### [TASK DETAILS]
Exactly reproduce the line containing "camera: 75 degrees right, 5 degrees down" together with every line after it, through the end of the entries, and give nothing more.

──────── DATA FOR THIS TASK ────────

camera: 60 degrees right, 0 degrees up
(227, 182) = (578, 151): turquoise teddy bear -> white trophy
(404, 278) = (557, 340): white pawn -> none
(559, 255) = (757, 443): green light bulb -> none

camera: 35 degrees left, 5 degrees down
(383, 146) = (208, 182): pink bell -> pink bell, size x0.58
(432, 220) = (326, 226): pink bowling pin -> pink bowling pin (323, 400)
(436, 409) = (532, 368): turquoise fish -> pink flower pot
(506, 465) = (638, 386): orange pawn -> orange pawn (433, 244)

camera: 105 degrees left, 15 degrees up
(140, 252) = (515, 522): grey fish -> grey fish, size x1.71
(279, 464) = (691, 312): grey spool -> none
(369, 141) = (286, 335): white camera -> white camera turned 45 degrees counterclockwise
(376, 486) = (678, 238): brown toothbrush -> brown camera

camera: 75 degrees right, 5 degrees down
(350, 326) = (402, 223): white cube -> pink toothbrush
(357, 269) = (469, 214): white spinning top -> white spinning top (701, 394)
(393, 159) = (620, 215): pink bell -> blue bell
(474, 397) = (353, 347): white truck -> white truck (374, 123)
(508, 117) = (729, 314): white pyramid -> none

────────

### [RESULT OF THE EXERCISE]
camera: 75 degrees right, 5 degrees down
(350, 326) = (402, 223): white cube -> pink toothbrush
(357, 269) = (469, 214): white spinning top -> white spinning top (701, 394)
(393, 159) = (620, 215): pink bell -> blue bell
(474, 397) = (353, 347): white truck -> white truck (374, 123)
(508, 117) = (729, 314): white pyramid -> none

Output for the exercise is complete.